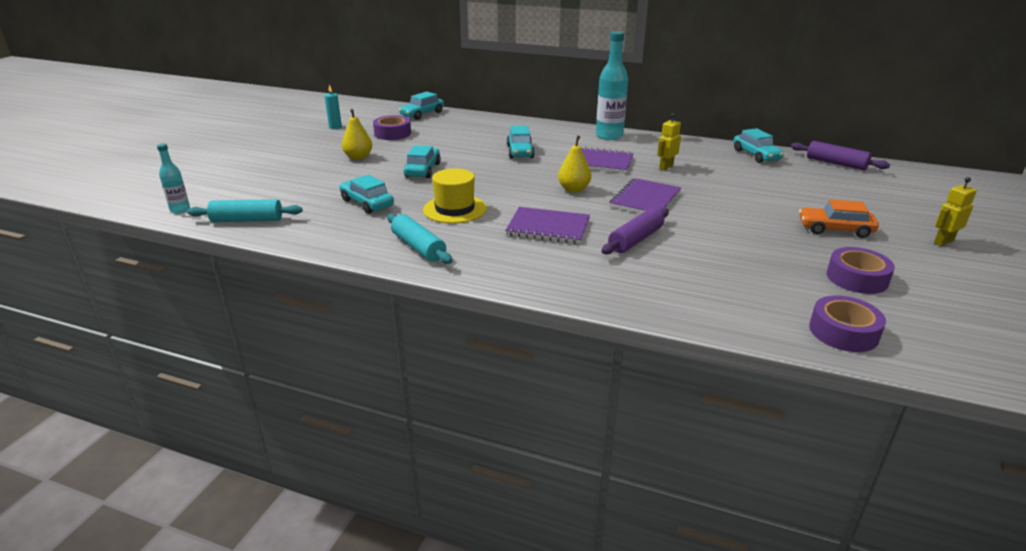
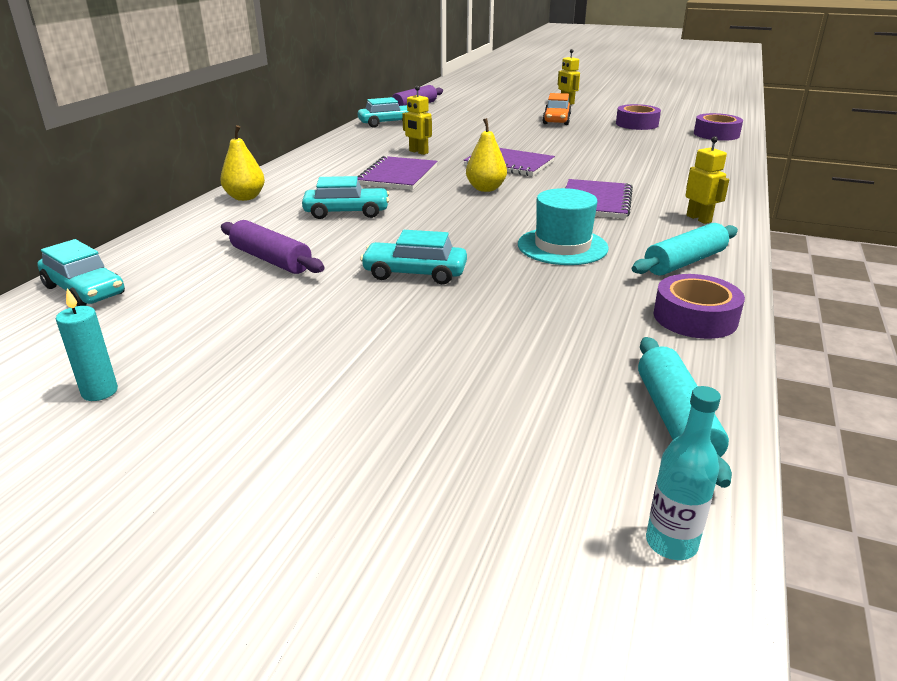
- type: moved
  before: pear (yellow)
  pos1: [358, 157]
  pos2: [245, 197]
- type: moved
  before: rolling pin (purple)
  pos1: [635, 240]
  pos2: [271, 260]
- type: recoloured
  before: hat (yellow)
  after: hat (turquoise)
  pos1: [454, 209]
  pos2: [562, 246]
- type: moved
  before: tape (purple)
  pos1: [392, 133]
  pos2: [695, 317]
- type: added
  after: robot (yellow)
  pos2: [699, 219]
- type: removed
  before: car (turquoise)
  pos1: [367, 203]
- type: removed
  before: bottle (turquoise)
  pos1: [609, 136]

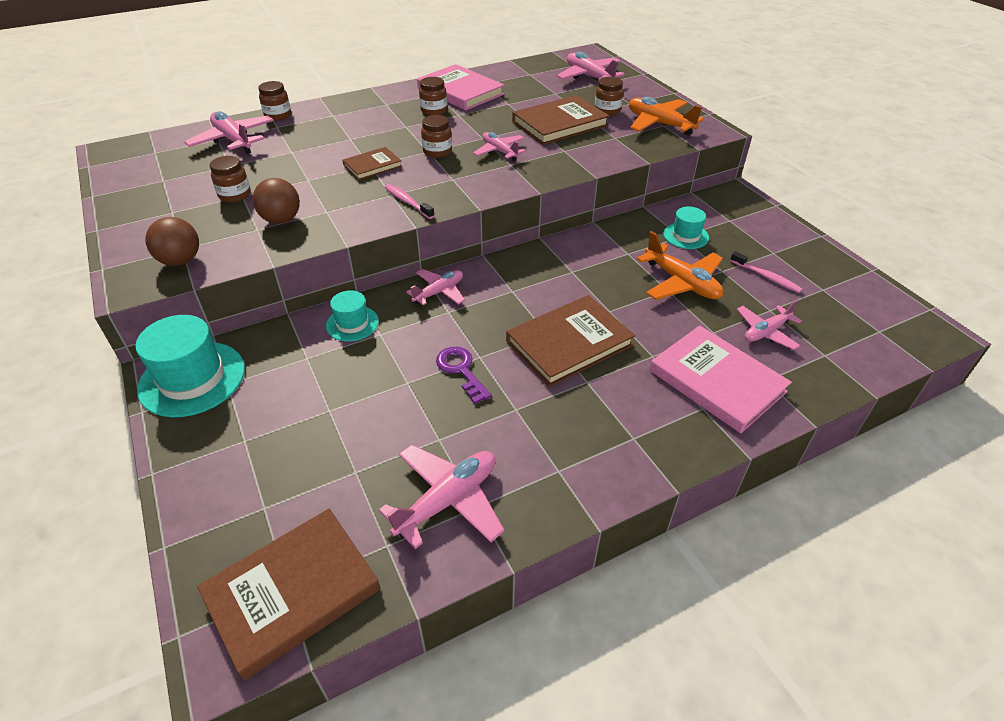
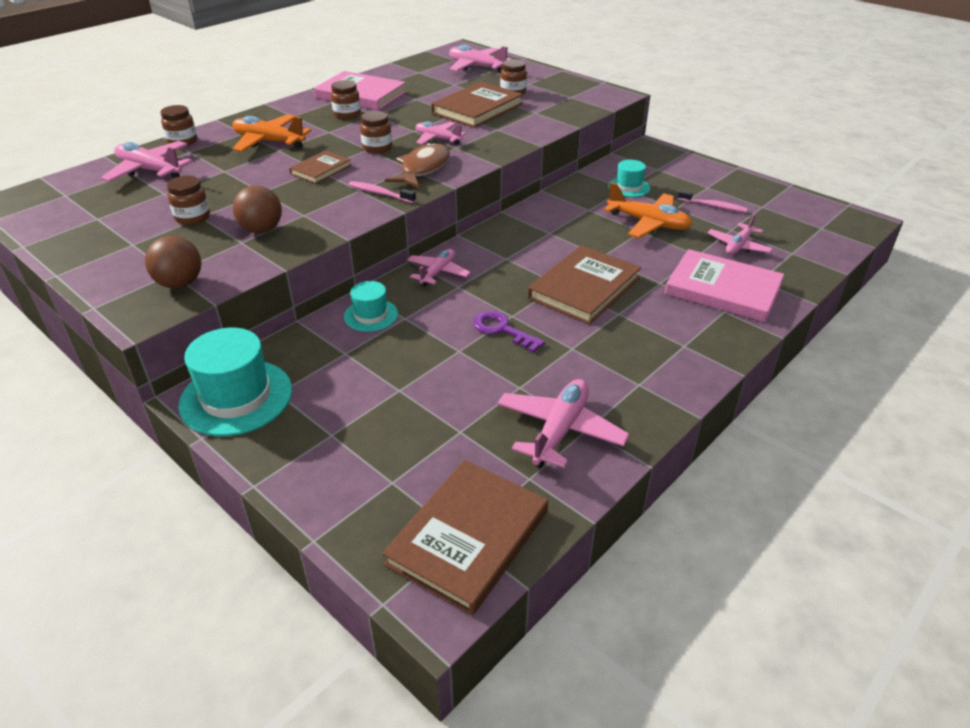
- type: moved
  before: plane (orange)
  pos1: [659, 124]
  pos2: [269, 142]
- type: added
  after: fish (brown)
  pos2: [423, 168]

WHAT YOU SHOULD DO
Keep out the pictures, and copy exactly the lines from the one that contains "pos2: [699, 219]" through the final line of the records above, both ends included.

RESPONSE FOR THIS EXERCISE
  pos2: [699, 219]
- type: removed
  before: car (turquoise)
  pos1: [367, 203]
- type: removed
  before: bottle (turquoise)
  pos1: [609, 136]

- type: moved
  before: plane (orange)
  pos1: [659, 124]
  pos2: [269, 142]
- type: added
  after: fish (brown)
  pos2: [423, 168]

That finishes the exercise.